(EXCERPTED DATA):
----

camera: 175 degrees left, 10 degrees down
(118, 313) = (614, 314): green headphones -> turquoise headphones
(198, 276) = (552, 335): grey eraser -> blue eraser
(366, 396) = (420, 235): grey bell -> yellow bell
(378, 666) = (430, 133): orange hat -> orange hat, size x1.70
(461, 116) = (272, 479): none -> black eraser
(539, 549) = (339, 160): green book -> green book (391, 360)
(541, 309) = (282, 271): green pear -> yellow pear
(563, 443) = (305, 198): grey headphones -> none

----

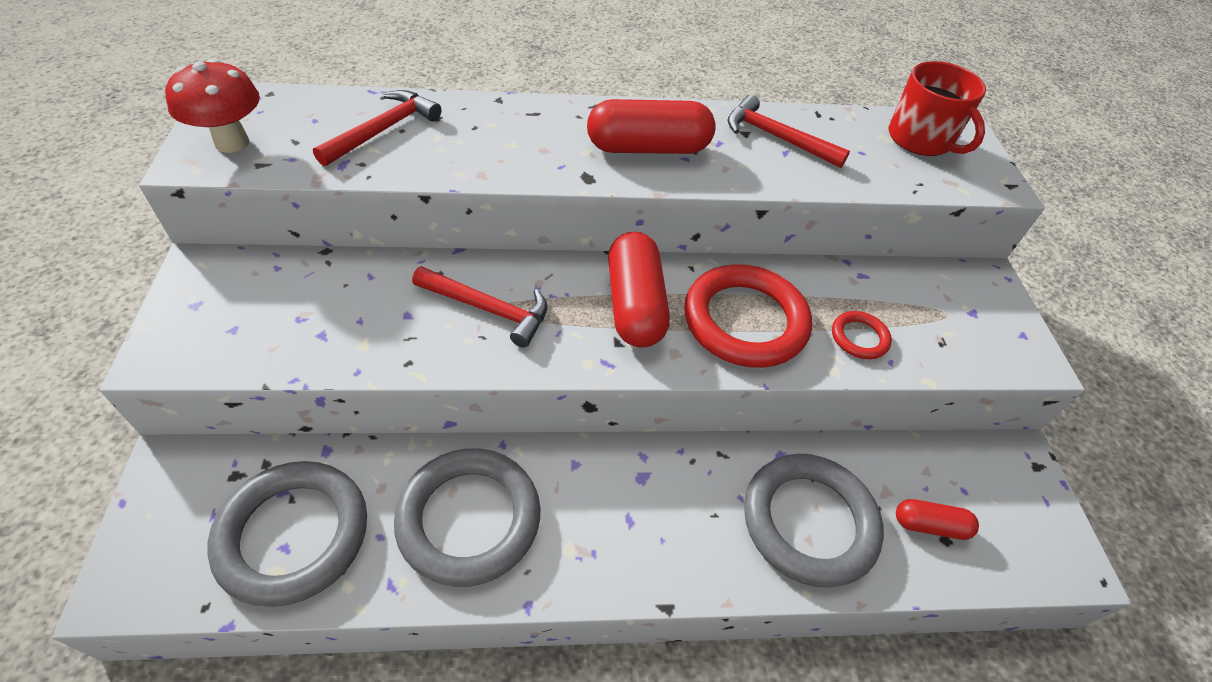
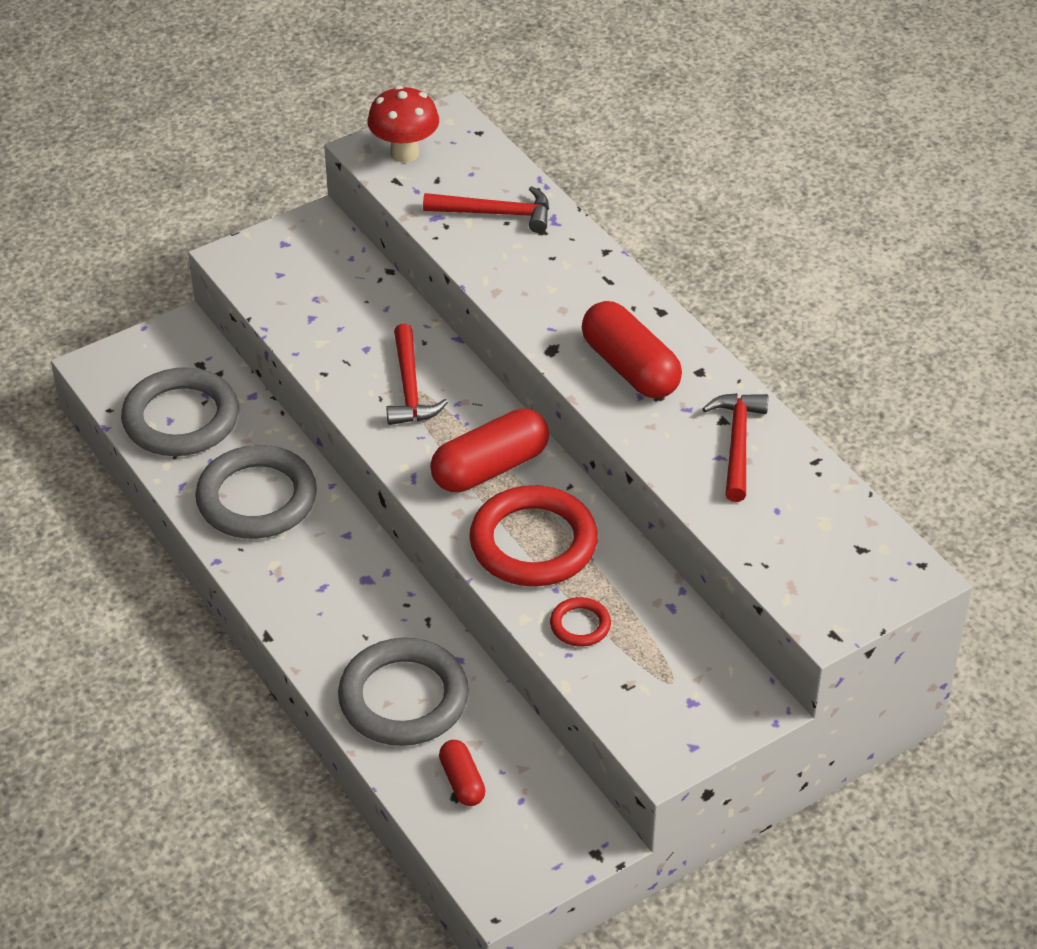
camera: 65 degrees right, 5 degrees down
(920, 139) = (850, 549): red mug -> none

----

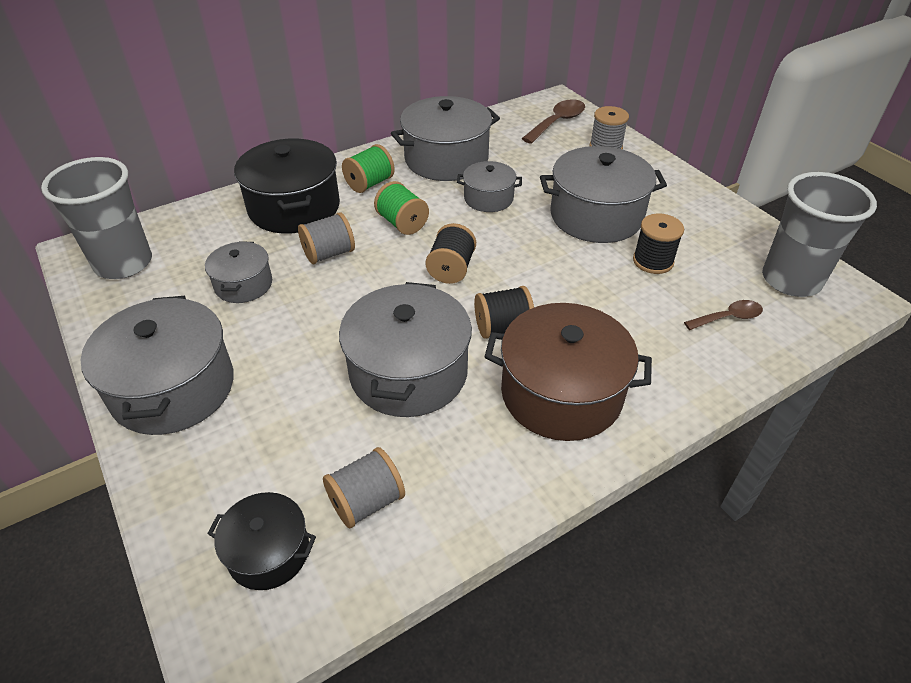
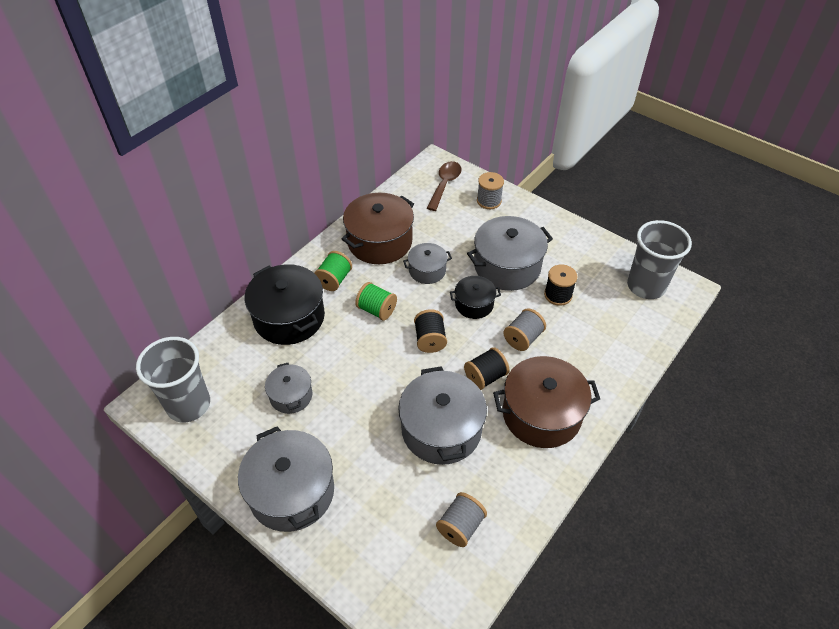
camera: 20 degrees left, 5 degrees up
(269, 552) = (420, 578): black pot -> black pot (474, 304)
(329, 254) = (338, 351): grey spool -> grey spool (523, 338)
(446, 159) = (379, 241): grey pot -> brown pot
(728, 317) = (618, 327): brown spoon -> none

----

(TASK OBJECTIVE): Show all lines in the preceding material that have "yellow" in them.

(COMPLETED TASK):
(366, 396) = (420, 235): grey bell -> yellow bell
(541, 309) = (282, 271): green pear -> yellow pear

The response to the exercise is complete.